Data records –
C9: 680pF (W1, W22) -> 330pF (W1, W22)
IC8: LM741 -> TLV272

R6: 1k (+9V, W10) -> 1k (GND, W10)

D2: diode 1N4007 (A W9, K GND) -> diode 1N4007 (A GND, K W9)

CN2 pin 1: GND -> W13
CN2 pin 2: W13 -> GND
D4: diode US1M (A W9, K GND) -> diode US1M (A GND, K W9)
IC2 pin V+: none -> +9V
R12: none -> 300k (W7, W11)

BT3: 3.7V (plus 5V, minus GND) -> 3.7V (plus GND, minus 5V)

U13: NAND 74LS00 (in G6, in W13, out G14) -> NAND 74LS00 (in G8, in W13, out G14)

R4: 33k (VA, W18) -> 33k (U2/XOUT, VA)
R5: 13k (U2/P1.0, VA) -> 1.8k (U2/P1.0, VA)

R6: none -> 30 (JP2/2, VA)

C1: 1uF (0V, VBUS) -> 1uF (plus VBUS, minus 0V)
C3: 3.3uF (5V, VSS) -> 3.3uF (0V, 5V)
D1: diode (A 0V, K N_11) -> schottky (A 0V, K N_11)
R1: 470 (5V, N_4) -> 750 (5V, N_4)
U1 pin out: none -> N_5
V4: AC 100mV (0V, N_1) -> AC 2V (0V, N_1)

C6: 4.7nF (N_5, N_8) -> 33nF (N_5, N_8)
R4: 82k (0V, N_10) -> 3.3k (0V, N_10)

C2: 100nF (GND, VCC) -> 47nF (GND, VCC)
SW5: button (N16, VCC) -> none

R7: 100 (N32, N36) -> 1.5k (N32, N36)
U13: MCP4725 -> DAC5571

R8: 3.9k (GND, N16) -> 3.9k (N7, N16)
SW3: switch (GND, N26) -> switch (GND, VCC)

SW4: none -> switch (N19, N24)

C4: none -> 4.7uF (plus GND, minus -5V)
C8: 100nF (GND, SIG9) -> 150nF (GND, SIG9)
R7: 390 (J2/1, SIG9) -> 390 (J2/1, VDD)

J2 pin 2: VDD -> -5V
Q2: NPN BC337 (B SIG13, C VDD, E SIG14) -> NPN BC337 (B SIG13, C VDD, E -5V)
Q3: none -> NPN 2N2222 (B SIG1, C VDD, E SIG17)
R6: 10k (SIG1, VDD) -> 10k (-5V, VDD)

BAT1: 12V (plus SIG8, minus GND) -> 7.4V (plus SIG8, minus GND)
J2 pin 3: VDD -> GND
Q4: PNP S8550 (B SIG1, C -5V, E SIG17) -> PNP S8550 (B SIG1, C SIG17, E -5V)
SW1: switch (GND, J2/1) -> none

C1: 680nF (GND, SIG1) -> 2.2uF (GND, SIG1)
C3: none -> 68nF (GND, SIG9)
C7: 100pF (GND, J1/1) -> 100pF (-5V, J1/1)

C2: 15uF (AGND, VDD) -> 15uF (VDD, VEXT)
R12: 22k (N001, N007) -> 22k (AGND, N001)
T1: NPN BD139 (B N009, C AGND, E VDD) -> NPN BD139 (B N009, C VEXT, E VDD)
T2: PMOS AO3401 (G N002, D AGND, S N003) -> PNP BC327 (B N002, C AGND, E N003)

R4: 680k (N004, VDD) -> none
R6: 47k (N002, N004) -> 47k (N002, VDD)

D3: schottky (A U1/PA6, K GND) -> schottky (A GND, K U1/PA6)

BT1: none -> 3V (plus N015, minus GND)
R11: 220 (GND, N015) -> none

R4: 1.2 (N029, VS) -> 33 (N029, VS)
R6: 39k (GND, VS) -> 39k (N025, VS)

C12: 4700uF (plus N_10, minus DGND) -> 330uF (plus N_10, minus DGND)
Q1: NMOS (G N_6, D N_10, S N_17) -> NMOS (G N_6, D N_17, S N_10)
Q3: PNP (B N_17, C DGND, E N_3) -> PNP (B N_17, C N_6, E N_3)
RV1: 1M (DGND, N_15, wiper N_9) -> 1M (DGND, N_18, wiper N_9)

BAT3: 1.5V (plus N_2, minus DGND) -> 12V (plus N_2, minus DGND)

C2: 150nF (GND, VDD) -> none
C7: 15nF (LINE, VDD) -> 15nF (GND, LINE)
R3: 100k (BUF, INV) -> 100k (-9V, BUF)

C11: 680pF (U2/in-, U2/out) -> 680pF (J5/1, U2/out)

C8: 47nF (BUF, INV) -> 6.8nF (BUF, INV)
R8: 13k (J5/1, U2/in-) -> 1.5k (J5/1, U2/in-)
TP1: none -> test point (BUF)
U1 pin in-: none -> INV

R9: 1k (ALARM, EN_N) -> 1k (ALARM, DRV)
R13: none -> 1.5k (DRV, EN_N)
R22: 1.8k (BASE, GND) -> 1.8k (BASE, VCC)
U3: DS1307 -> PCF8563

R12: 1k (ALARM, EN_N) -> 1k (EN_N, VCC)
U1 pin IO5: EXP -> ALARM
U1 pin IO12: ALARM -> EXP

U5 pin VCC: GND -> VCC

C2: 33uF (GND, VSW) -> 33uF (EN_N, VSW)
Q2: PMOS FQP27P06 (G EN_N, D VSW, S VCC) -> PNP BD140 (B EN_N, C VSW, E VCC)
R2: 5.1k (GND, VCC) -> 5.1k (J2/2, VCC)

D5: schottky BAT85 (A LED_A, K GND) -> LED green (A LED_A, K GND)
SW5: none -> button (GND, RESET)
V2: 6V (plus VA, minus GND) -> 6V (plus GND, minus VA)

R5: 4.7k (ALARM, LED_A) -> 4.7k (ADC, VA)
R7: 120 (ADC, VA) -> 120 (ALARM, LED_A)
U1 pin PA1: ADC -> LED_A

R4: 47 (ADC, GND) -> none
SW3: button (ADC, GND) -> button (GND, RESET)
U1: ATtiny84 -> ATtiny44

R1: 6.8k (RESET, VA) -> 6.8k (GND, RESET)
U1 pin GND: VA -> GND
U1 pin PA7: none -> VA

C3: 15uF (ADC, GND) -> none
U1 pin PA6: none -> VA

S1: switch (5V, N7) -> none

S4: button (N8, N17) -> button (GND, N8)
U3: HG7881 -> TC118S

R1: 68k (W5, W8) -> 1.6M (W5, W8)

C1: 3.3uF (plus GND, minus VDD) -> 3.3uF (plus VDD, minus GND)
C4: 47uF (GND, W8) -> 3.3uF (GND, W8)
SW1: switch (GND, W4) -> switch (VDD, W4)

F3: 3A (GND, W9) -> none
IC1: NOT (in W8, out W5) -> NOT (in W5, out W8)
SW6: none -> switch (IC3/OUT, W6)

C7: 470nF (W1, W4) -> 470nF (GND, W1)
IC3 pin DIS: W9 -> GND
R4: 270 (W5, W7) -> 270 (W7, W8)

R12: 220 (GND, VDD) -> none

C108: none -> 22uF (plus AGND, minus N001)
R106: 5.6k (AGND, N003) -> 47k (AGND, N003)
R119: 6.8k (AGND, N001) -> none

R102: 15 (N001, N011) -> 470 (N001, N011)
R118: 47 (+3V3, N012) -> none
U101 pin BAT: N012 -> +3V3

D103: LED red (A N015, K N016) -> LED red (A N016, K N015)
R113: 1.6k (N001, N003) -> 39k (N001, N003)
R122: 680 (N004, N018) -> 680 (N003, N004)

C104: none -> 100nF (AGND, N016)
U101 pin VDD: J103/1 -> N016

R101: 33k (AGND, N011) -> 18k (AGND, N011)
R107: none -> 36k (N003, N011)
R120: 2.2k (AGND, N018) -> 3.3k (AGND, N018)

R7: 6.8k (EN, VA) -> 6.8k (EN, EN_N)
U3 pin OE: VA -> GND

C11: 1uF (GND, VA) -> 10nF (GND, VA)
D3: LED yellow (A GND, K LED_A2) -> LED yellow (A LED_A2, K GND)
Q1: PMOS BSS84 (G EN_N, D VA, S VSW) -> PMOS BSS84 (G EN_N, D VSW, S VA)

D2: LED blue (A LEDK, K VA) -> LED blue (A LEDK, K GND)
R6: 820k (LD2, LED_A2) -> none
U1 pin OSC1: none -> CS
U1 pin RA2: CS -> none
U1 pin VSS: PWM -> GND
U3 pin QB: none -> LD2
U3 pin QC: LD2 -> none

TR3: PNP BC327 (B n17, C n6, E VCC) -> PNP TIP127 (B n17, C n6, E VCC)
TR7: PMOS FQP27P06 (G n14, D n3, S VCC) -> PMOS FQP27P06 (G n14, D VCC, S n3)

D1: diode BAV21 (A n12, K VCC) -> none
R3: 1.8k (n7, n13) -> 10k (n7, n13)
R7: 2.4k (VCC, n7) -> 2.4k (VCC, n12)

The task –
Starting at the line above that contains "R1: 470 (5V, N_4) -> 750 (5V, N_4)", repeat each line exactly up to and including the line that contains "T1: NPN BD139", and stop there.

Result –
R1: 470 (5V, N_4) -> 750 (5V, N_4)
U1 pin out: none -> N_5
V4: AC 100mV (0V, N_1) -> AC 2V (0V, N_1)

C6: 4.7nF (N_5, N_8) -> 33nF (N_5, N_8)
R4: 82k (0V, N_10) -> 3.3k (0V, N_10)

C2: 100nF (GND, VCC) -> 47nF (GND, VCC)
SW5: button (N16, VCC) -> none

R7: 100 (N32, N36) -> 1.5k (N32, N36)
U13: MCP4725 -> DAC5571

R8: 3.9k (GND, N16) -> 3.9k (N7, N16)
SW3: switch (GND, N26) -> switch (GND, VCC)

SW4: none -> switch (N19, N24)

C4: none -> 4.7uF (plus GND, minus -5V)
C8: 100nF (GND, SIG9) -> 150nF (GND, SIG9)
R7: 390 (J2/1, SIG9) -> 390 (J2/1, VDD)

J2 pin 2: VDD -> -5V
Q2: NPN BC337 (B SIG13, C VDD, E SIG14) -> NPN BC337 (B SIG13, C VDD, E -5V)
Q3: none -> NPN 2N2222 (B SIG1, C VDD, E SIG17)
R6: 10k (SIG1, VDD) -> 10k (-5V, VDD)

BAT1: 12V (plus SIG8, minus GND) -> 7.4V (plus SIG8, minus GND)
J2 pin 3: VDD -> GND
Q4: PNP S8550 (B SIG1, C -5V, E SIG17) -> PNP S8550 (B SIG1, C SIG17, E -5V)
SW1: switch (GND, J2/1) -> none

C1: 680nF (GND, SIG1) -> 2.2uF (GND, SIG1)
C3: none -> 68nF (GND, SIG9)
C7: 100pF (GND, J1/1) -> 100pF (-5V, J1/1)

C2: 15uF (AGND, VDD) -> 15uF (VDD, VEXT)
R12: 22k (N001, N007) -> 22k (AGND, N001)
T1: NPN BD139 (B N009, C AGND, E VDD) -> NPN BD139 (B N009, C VEXT, E VDD)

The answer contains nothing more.